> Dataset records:
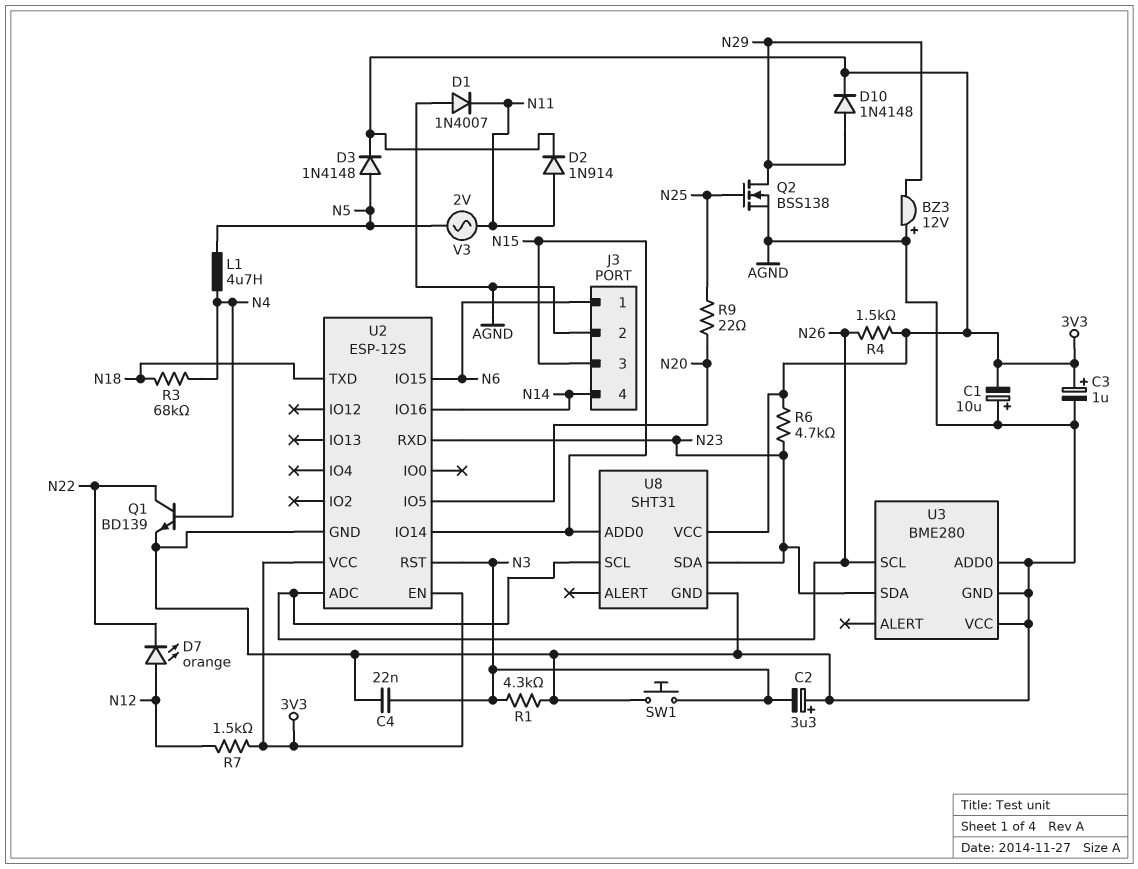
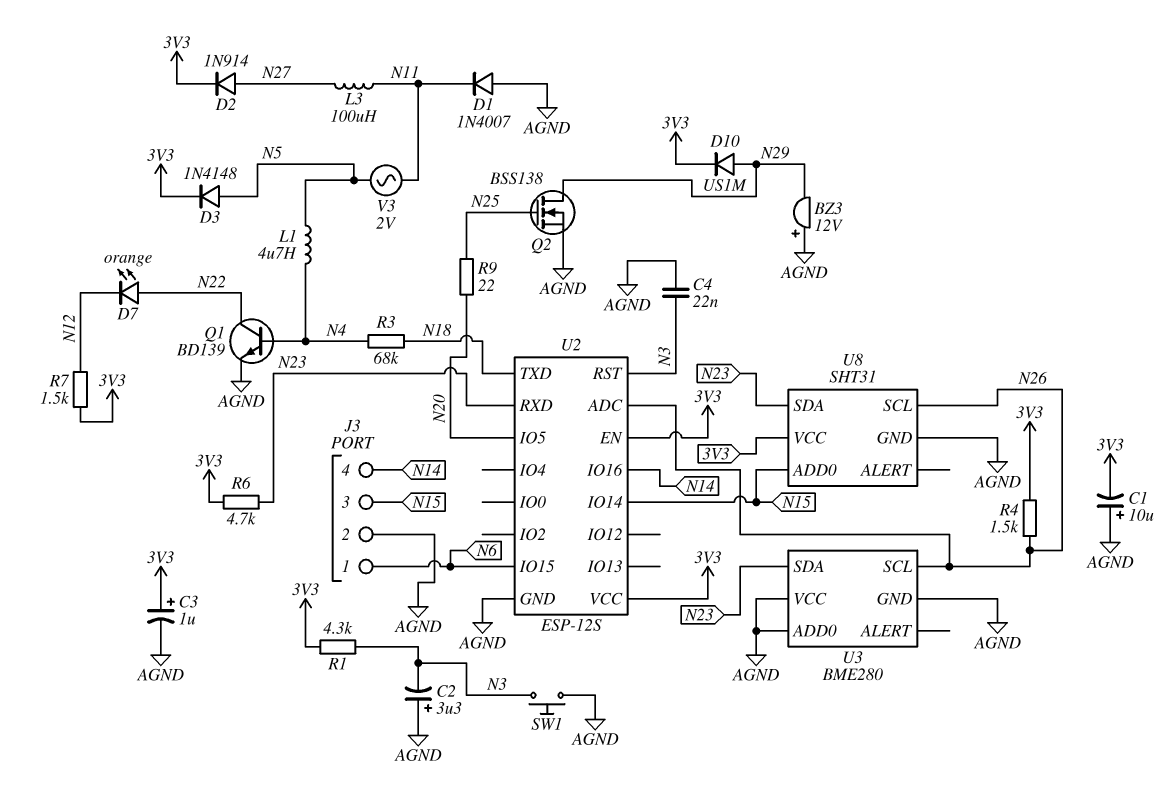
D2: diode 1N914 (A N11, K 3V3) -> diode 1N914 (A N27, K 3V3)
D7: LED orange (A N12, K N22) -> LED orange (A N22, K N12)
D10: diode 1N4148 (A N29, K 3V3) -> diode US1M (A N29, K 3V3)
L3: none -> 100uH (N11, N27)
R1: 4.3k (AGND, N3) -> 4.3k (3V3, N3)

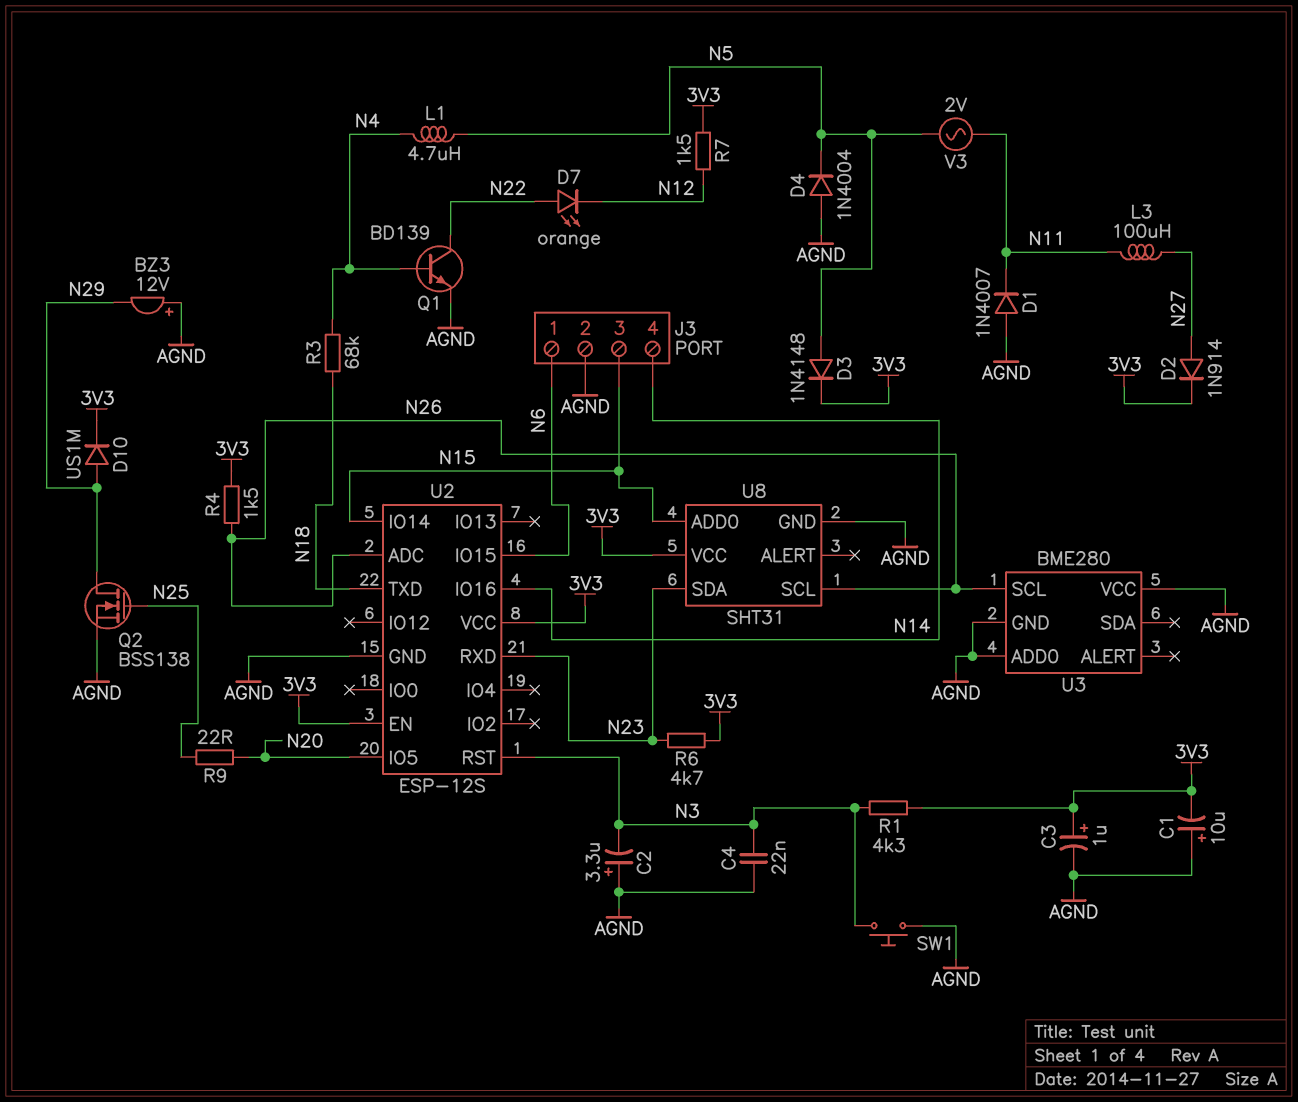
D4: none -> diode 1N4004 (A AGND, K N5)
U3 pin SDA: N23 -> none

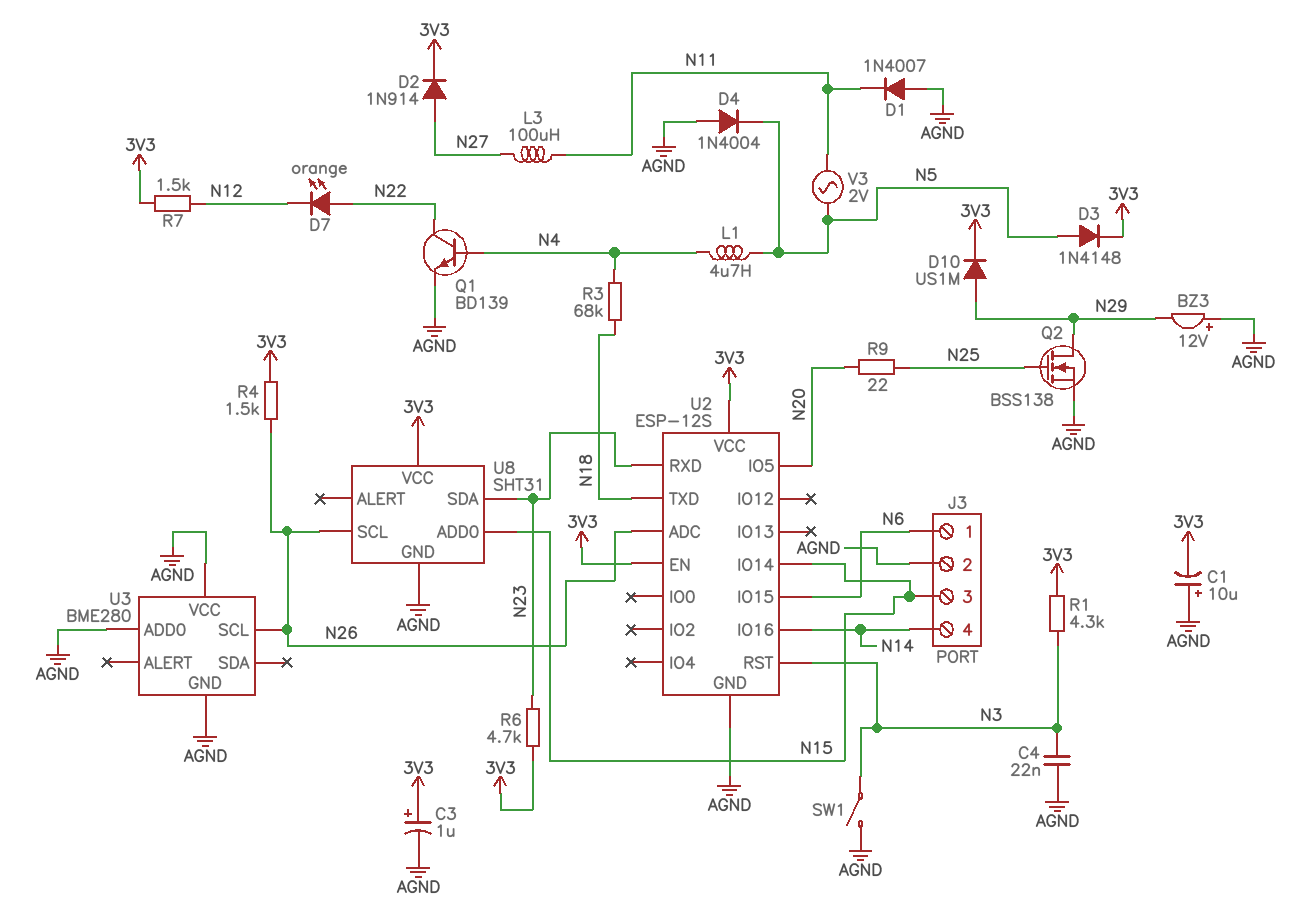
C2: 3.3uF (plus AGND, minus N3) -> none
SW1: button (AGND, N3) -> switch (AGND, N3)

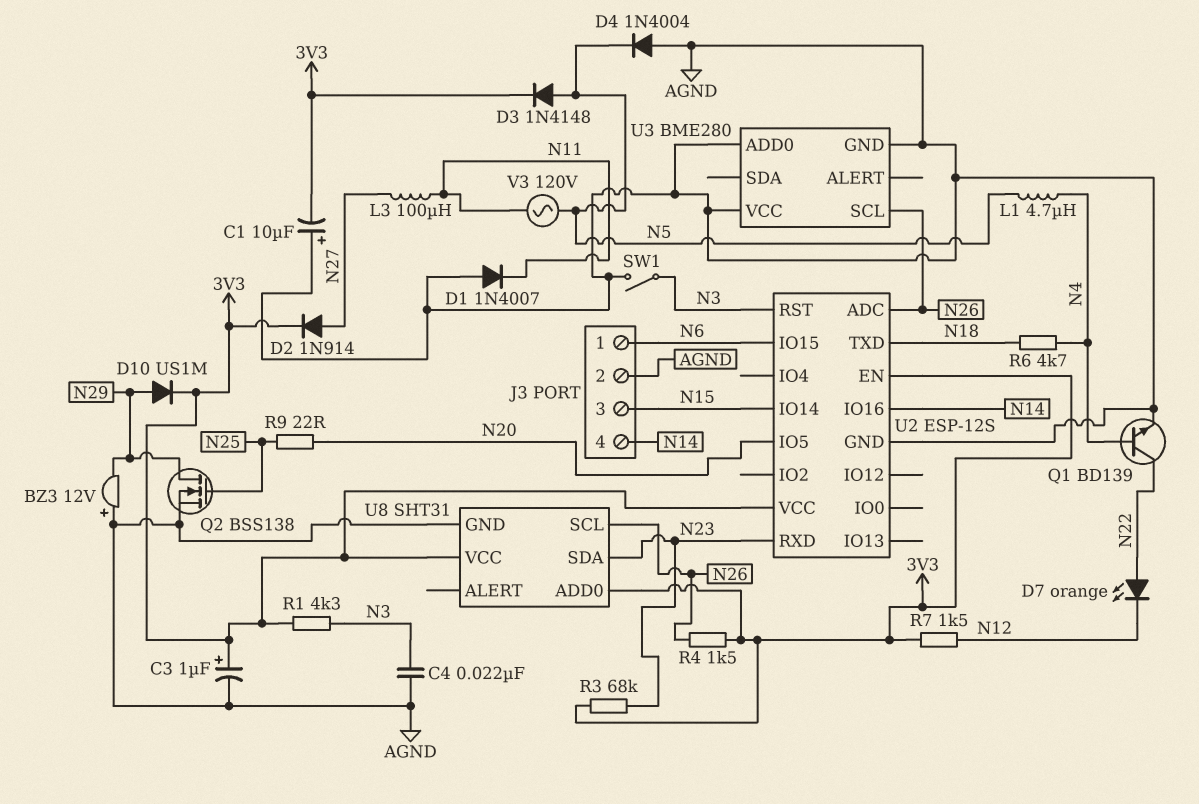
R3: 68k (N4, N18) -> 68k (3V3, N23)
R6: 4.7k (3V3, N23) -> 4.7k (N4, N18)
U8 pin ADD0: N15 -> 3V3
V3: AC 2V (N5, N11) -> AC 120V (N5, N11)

> Work request:
Retype the entries exactly, skipping every picture.

> Written reply:
D2: diode 1N914 (A N11, K 3V3) -> diode 1N914 (A N27, K 3V3)
D7: LED orange (A N12, K N22) -> LED orange (A N22, K N12)
D10: diode 1N4148 (A N29, K 3V3) -> diode US1M (A N29, K 3V3)
L3: none -> 100uH (N11, N27)
R1: 4.3k (AGND, N3) -> 4.3k (3V3, N3)

D4: none -> diode 1N4004 (A AGND, K N5)
U3 pin SDA: N23 -> none

C2: 3.3uF (plus AGND, minus N3) -> none
SW1: button (AGND, N3) -> switch (AGND, N3)

R3: 68k (N4, N18) -> 68k (3V3, N23)
R6: 4.7k (3V3, N23) -> 4.7k (N4, N18)
U8 pin ADD0: N15 -> 3V3
V3: AC 2V (N5, N11) -> AC 120V (N5, N11)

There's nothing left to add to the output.